(Recorded data)

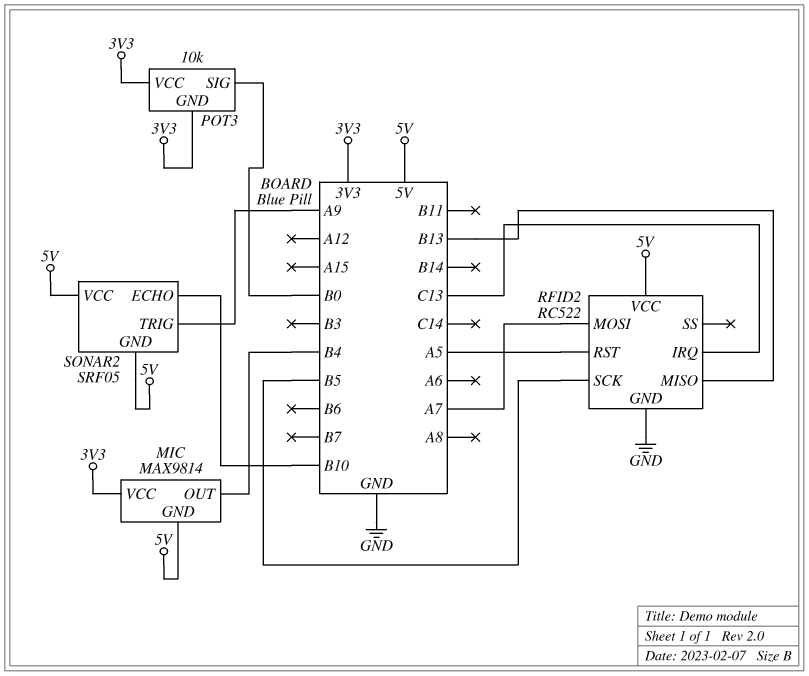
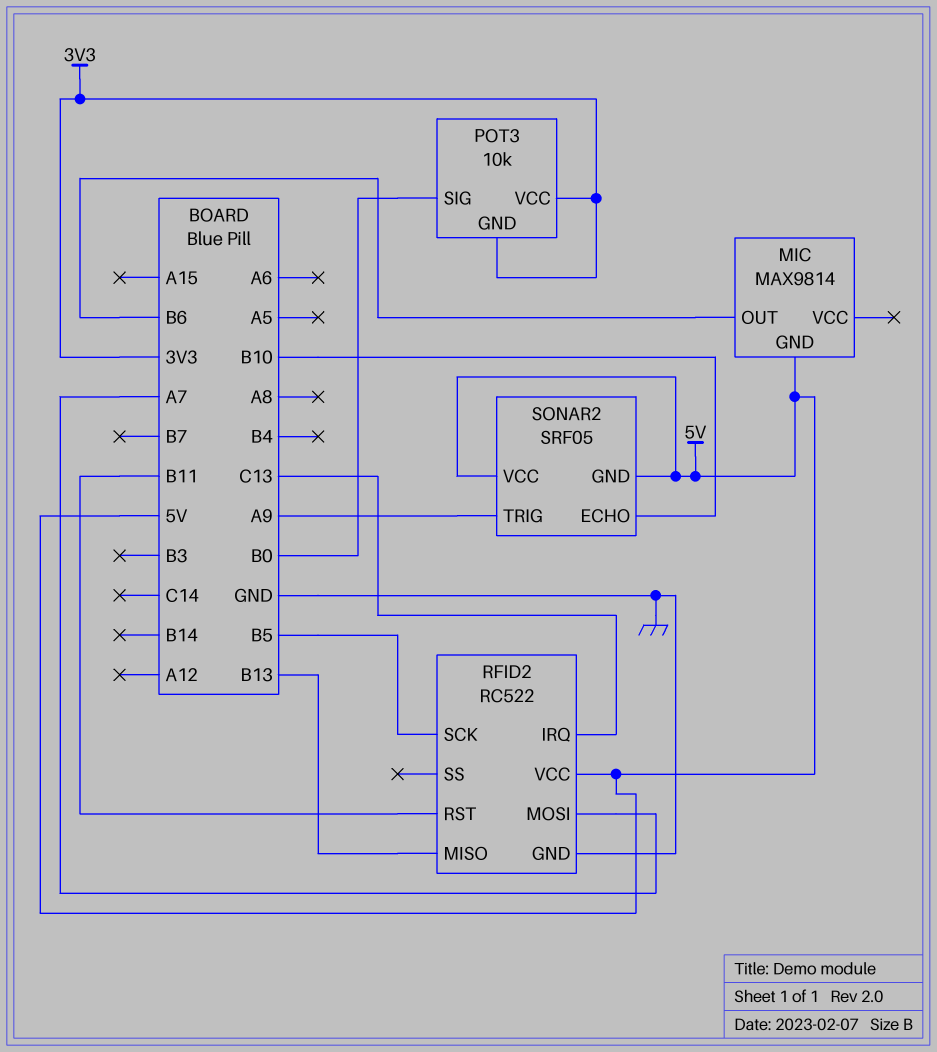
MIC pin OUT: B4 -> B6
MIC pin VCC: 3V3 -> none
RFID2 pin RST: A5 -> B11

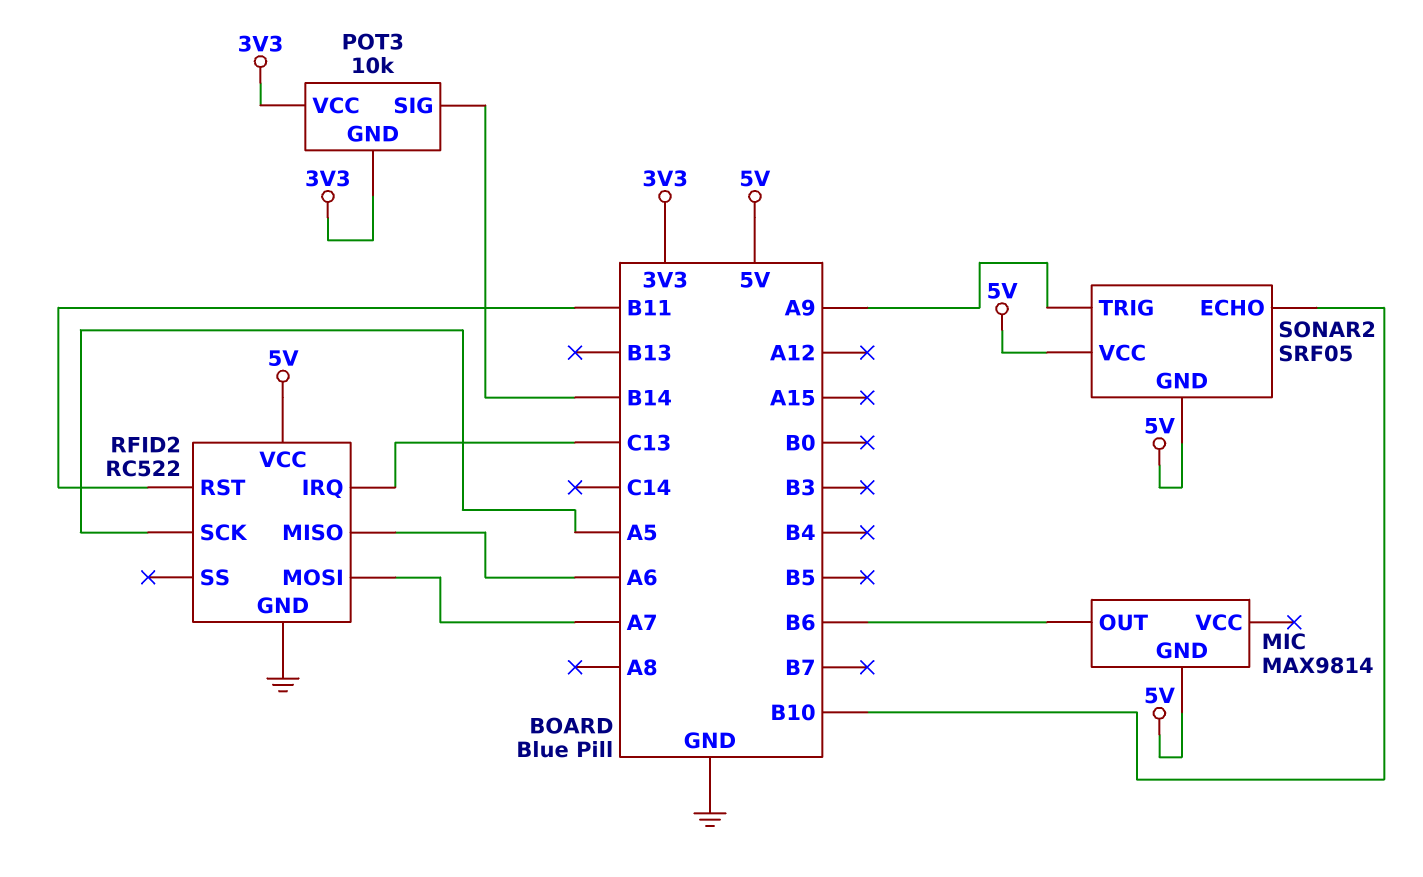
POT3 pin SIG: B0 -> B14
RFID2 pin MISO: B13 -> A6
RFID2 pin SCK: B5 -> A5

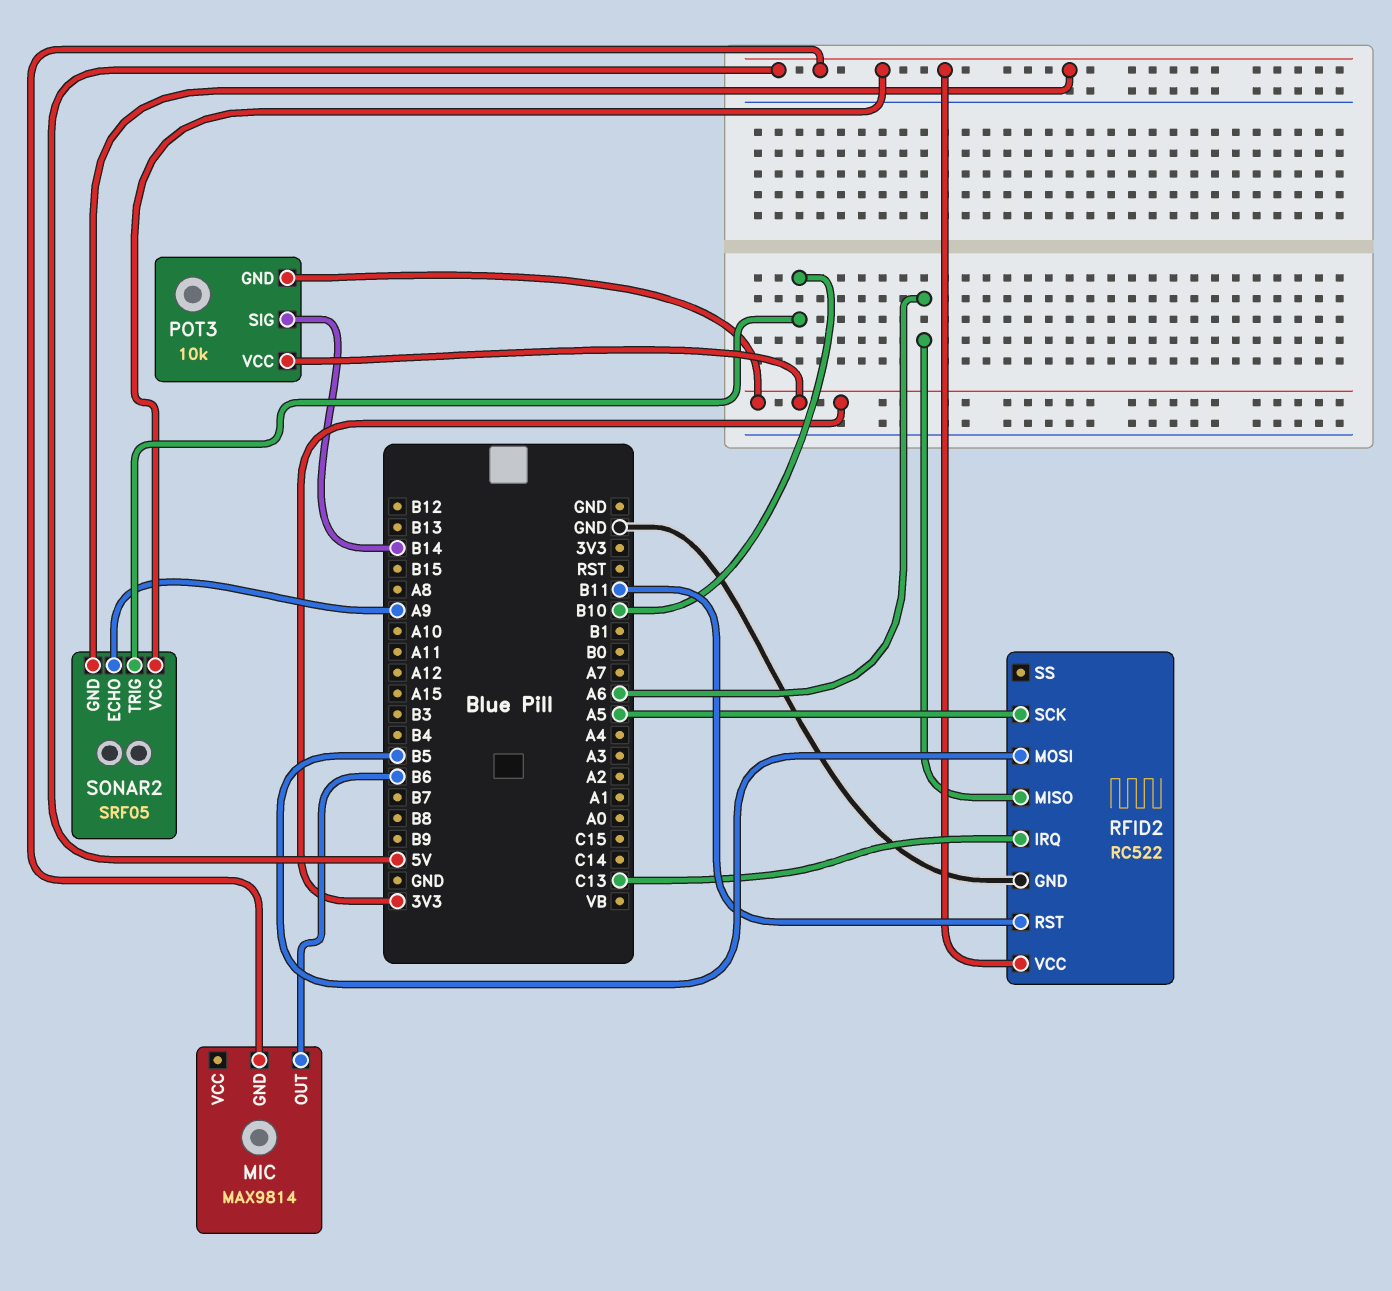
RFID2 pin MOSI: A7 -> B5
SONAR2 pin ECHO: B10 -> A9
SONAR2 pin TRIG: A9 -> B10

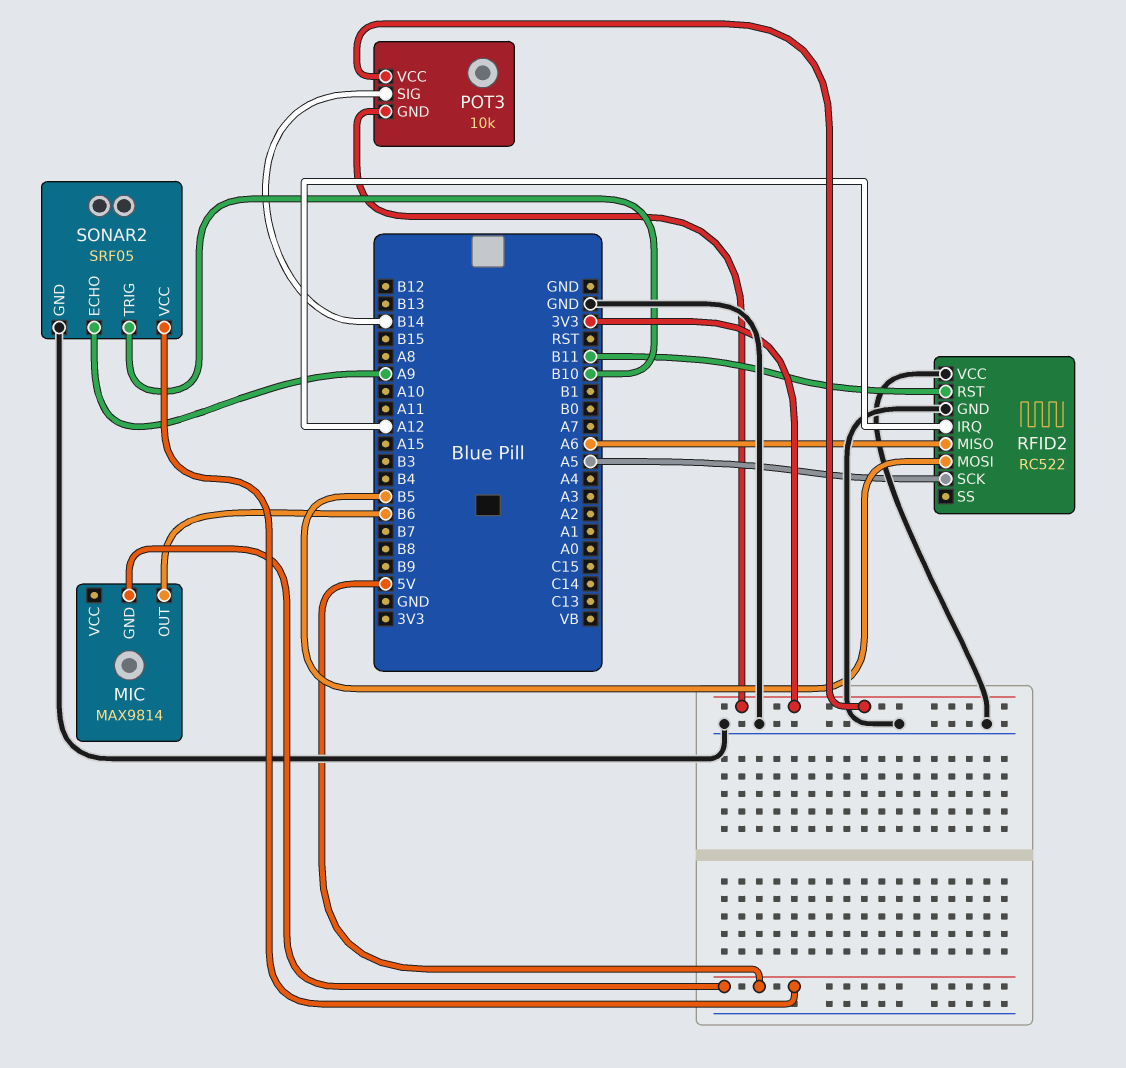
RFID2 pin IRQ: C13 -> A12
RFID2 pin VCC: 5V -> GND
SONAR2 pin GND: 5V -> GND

(End Recorded data)

◆ Your goal: Copy every record above exactly as written, but leave out the pictures.

◆ Result of the exercise:
MIC pin OUT: B4 -> B6
MIC pin VCC: 3V3 -> none
RFID2 pin RST: A5 -> B11

POT3 pin SIG: B0 -> B14
RFID2 pin MISO: B13 -> A6
RFID2 pin SCK: B5 -> A5

RFID2 pin MOSI: A7 -> B5
SONAR2 pin ECHO: B10 -> A9
SONAR2 pin TRIG: A9 -> B10

RFID2 pin IRQ: C13 -> A12
RFID2 pin VCC: 5V -> GND
SONAR2 pin GND: 5V -> GND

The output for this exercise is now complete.